**Task brief**
Give back all of the data exactly as it stands, with the pictures removed.

**Provided material**
----
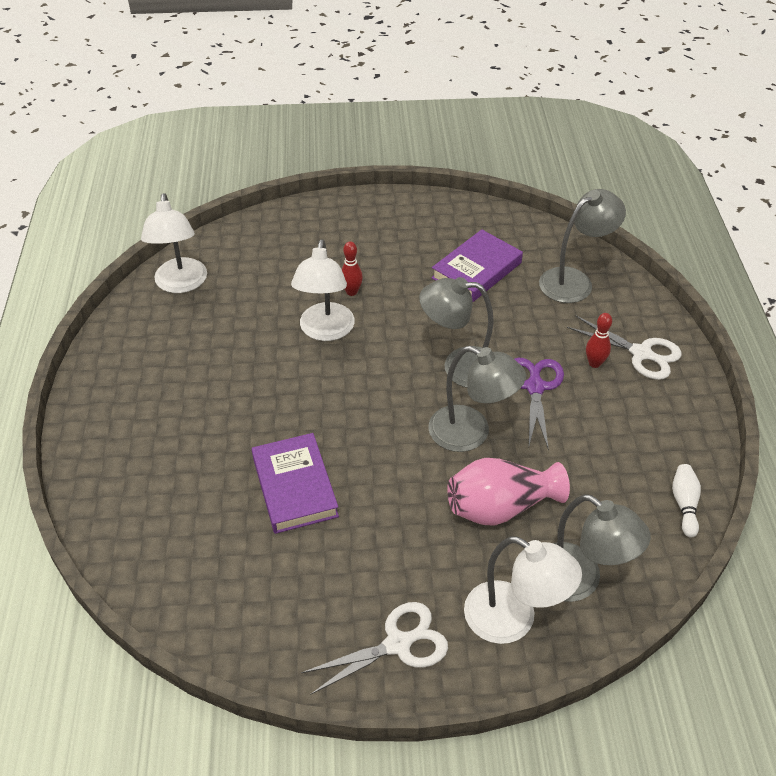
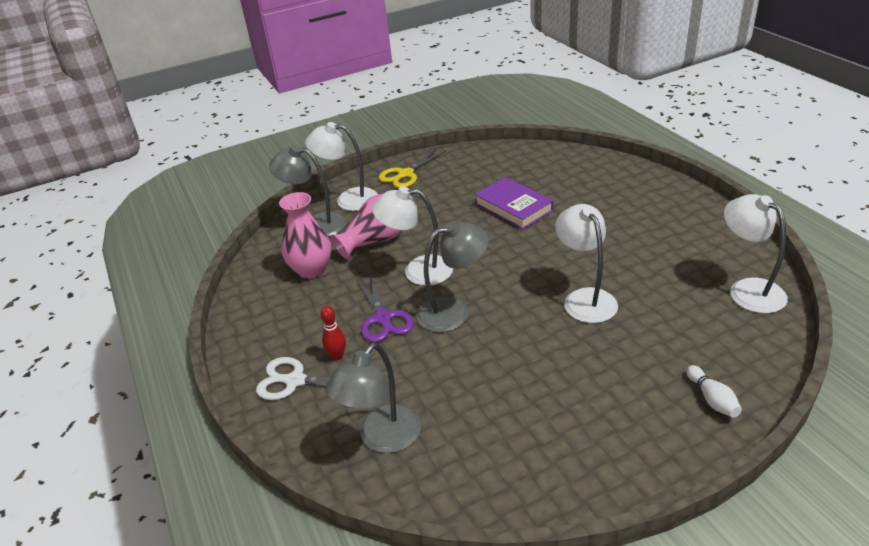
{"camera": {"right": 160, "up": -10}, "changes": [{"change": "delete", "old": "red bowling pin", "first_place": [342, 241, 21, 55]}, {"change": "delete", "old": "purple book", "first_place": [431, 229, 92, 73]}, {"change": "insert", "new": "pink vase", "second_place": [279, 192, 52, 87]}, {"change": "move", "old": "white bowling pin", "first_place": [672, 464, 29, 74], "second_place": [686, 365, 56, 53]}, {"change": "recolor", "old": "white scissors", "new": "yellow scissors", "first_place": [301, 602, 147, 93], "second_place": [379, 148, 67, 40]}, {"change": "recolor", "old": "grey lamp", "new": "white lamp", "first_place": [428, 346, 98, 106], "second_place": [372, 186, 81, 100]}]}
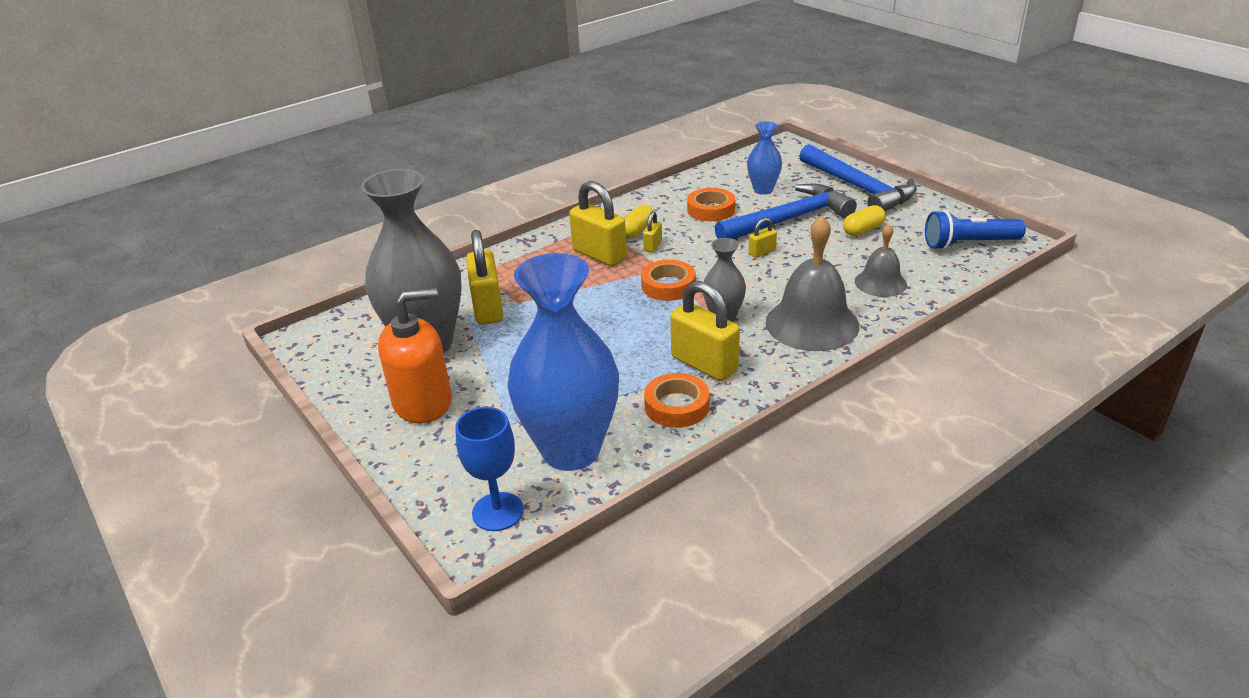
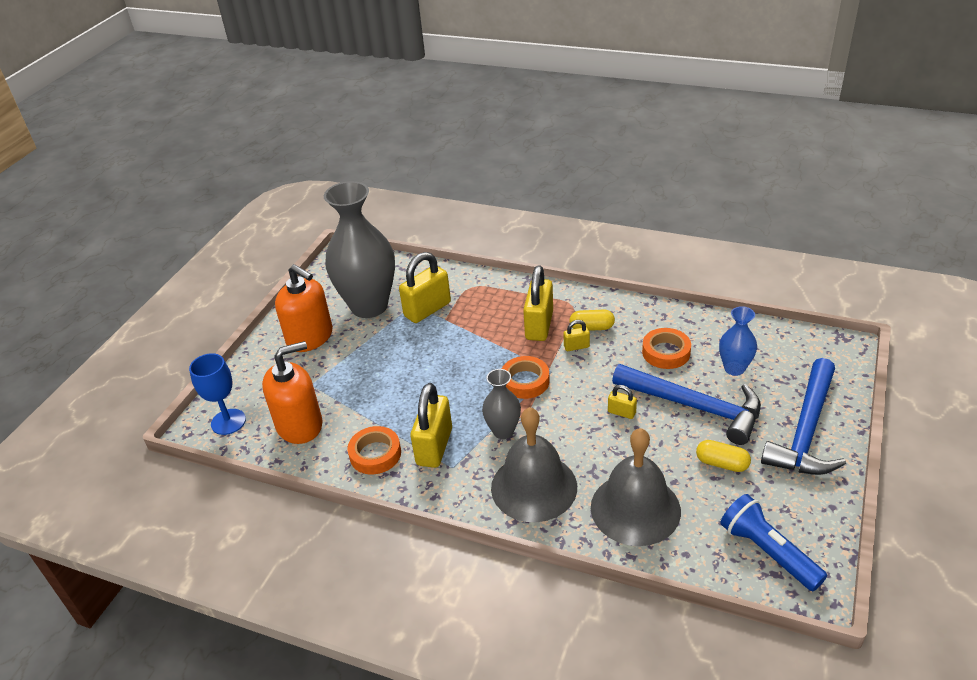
{"camera": {"right": 60, "up": 5}, "changes": [{"change": "replace", "old": "blue vase", "new": "orange soap dispenser", "first_place": [507, 253, 112, 218], "second_place": [262, 341, 61, 103]}, {"change": "resize", "old": "grey bell", "first_place": [855, 224, 52, 73], "second_place": [591, 428, 90, 118], "factor": 1.71}]}
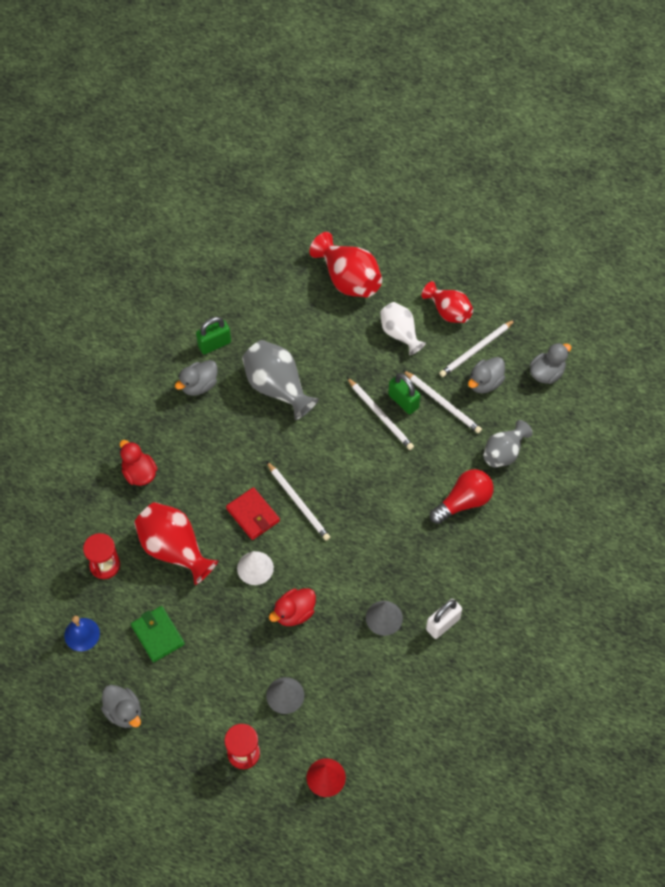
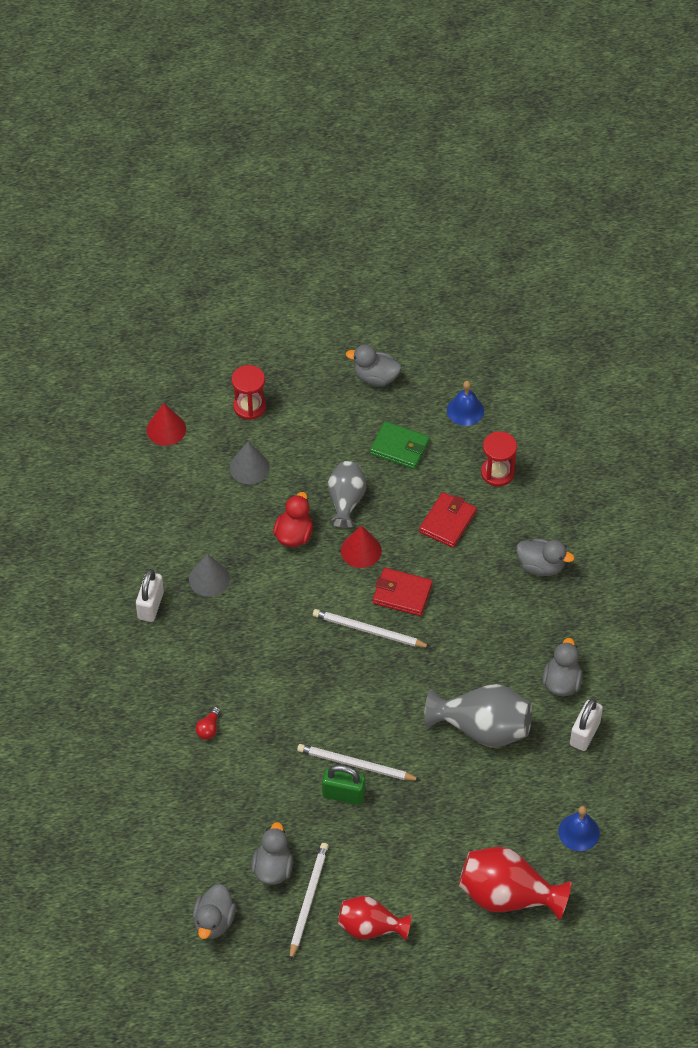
{"camera": {"right": 145, "up": -5}, "changes": [{"change": "delete", "old": "white vase", "first_place": [380, 302, 46, 53]}, {"change": "delete", "old": "white pencil", "first_place": [403, 370, 79, 63]}, {"change": "insert", "new": "blue bell", "second_place": [558, 806, 42, 45]}, {"change": "move", "old": "grey vase", "first_place": [483, 420, 50, 48], "second_place": [328, 461, 38, 67]}, {"change": "replace", "old": "red vase", "new": "red wallet", "first_place": [134, 502, 84, 83], "second_place": [419, 492, 58, 56]}, {"change": "recolor", "old": "red duck", "new": "grey duck", "first_place": [120, 440, 37, 46], "second_place": [516, 539, 59, 37]}, {"change": "recolor", "old": "green padlock", "new": "white padlock", "first_place": [196, 317, 35, 37], "second_place": [570, 698, 33, 53]}, {"change": "recolor", "old": "white cone", "new": "red cone", "first_place": [237, 551, 37, 34], "second_place": [341, 525, 41, 43]}, {"change": "resize", "old": "red light bulb", "first_place": [430, 469, 64, 55], "second_place": [196, 707, 24, 33], "factor": 0.47}]}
----
**Task output**
{"camera": {"right": 160, "up": -10}, "changes": [{"change": "delete", "old": "red bowling pin", "first_place": [342, 241, 21, 55]}, {"change": "delete", "old": "purple book", "first_place": [431, 229, 92, 73]}, {"change": "insert", "new": "pink vase", "second_place": [279, 192, 52, 87]}, {"change": "move", "old": "white bowling pin", "first_place": [672, 464, 29, 74], "second_place": [686, 365, 56, 53]}, {"change": "recolor", "old": "white scissors", "new": "yellow scissors", "first_place": [301, 602, 147, 93], "second_place": [379, 148, 67, 40]}, {"change": "recolor", "old": "grey lamp", "new": "white lamp", "first_place": [428, 346, 98, 106], "second_place": [372, 186, 81, 100]}]}
{"camera": {"right": 60, "up": 5}, "changes": [{"change": "replace", "old": "blue vase", "new": "orange soap dispenser", "first_place": [507, 253, 112, 218], "second_place": [262, 341, 61, 103]}, {"change": "resize", "old": "grey bell", "first_place": [855, 224, 52, 73], "second_place": [591, 428, 90, 118], "factor": 1.71}]}
{"camera": {"right": 145, "up": -5}, "changes": [{"change": "delete", "old": "white vase", "first_place": [380, 302, 46, 53]}, {"change": "delete", "old": "white pencil", "first_place": [403, 370, 79, 63]}, {"change": "insert", "new": "blue bell", "second_place": [558, 806, 42, 45]}, {"change": "move", "old": "grey vase", "first_place": [483, 420, 50, 48], "second_place": [328, 461, 38, 67]}, {"change": "replace", "old": "red vase", "new": "red wallet", "first_place": [134, 502, 84, 83], "second_place": [419, 492, 58, 56]}, {"change": "recolor", "old": "red duck", "new": "grey duck", "first_place": [120, 440, 37, 46], "second_place": [516, 539, 59, 37]}, {"change": "recolor", "old": "green padlock", "new": "white padlock", "first_place": [196, 317, 35, 37], "second_place": [570, 698, 33, 53]}, {"change": "recolor", "old": "white cone", "new": "red cone", "first_place": [237, 551, 37, 34], "second_place": [341, 525, 41, 43]}, {"change": "resize", "old": "red light bulb", "first_place": [430, 469, 64, 55], "second_place": [196, 707, 24, 33], "factor": 0.47}]}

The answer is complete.